_Your objective_
Write out only the final part of the records below. It begins with the line that contains "shifted,pot/orange-coloured,677 160 763" and ends with the last line.

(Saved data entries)
= = = =

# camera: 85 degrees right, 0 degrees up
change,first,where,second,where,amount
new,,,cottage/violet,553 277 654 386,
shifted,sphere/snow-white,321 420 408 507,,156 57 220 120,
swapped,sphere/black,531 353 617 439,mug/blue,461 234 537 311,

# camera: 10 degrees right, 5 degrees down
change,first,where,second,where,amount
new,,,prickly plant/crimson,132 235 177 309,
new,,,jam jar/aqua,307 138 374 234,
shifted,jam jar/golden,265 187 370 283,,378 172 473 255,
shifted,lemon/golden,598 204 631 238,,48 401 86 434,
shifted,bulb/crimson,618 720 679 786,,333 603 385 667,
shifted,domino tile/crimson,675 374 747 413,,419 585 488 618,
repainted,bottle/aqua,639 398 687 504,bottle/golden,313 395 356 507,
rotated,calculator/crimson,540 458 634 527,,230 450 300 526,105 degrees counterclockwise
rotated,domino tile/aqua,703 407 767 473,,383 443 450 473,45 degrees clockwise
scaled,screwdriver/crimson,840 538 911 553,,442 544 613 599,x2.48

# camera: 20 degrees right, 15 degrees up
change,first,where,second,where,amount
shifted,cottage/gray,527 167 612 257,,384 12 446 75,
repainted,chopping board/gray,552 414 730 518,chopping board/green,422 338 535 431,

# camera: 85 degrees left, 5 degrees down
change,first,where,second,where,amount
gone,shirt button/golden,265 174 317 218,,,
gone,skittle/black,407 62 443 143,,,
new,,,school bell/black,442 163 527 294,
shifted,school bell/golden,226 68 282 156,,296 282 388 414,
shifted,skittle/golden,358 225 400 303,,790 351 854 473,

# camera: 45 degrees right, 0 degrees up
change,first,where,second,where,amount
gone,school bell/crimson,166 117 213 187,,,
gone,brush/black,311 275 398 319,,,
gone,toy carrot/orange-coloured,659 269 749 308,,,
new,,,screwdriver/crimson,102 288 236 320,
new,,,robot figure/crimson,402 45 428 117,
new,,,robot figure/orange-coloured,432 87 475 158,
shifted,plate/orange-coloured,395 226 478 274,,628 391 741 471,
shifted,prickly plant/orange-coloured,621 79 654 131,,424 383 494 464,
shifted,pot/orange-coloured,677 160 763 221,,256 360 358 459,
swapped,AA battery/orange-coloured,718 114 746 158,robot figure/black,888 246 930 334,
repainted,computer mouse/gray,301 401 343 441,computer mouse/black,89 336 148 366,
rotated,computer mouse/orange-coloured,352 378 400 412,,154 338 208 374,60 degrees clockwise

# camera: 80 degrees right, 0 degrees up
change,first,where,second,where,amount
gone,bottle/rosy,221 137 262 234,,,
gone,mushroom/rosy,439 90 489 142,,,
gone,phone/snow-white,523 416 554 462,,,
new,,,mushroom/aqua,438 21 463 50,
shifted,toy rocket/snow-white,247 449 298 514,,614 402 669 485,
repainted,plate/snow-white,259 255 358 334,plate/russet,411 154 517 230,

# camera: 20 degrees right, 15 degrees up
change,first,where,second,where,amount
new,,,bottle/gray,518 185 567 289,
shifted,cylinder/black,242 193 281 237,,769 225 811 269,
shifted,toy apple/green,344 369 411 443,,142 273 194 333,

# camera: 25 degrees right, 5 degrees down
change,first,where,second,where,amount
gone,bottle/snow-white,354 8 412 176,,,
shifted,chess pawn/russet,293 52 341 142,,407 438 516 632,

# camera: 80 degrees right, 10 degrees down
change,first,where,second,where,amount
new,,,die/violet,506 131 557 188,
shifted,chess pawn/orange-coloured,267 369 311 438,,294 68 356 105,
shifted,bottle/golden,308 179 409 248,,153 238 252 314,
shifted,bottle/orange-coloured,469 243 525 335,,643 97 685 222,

= = = =

_Written response_
shifted,pot/orange-coloured,677 160 763 221,,256 360 358 459,
swapped,AA battery/orange-coloured,718 114 746 158,robot figure/black,888 246 930 334,
repainted,computer mouse/gray,301 401 343 441,computer mouse/black,89 336 148 366,
rotated,computer mouse/orange-coloured,352 378 400 412,,154 338 208 374,60 degrees clockwise

# camera: 80 degrees right, 0 degrees up
change,first,where,second,where,amount
gone,bottle/rosy,221 137 262 234,,,
gone,mushroom/rosy,439 90 489 142,,,
gone,phone/snow-white,523 416 554 462,,,
new,,,mushroom/aqua,438 21 463 50,
shifted,toy rocket/snow-white,247 449 298 514,,614 402 669 485,
repainted,plate/snow-white,259 255 358 334,plate/russet,411 154 517 230,

# camera: 20 degrees right, 15 degrees up
change,first,where,second,where,amount
new,,,bottle/gray,518 185 567 289,
shifted,cylinder/black,242 193 281 237,,769 225 811 269,
shifted,toy apple/green,344 369 411 443,,142 273 194 333,

# camera: 25 degrees right, 5 degrees down
change,first,where,second,where,amount
gone,bottle/snow-white,354 8 412 176,,,
shifted,chess pawn/russet,293 52 341 142,,407 438 516 632,

# camera: 80 degrees right, 10 degrees down
change,first,where,second,where,amount
new,,,die/violet,506 131 557 188,
shifted,chess pawn/orange-coloured,267 369 311 438,,294 68 356 105,
shifted,bottle/golden,308 179 409 248,,153 238 252 314,
shifted,bottle/orange-coloured,469 243 525 335,,643 97 685 222,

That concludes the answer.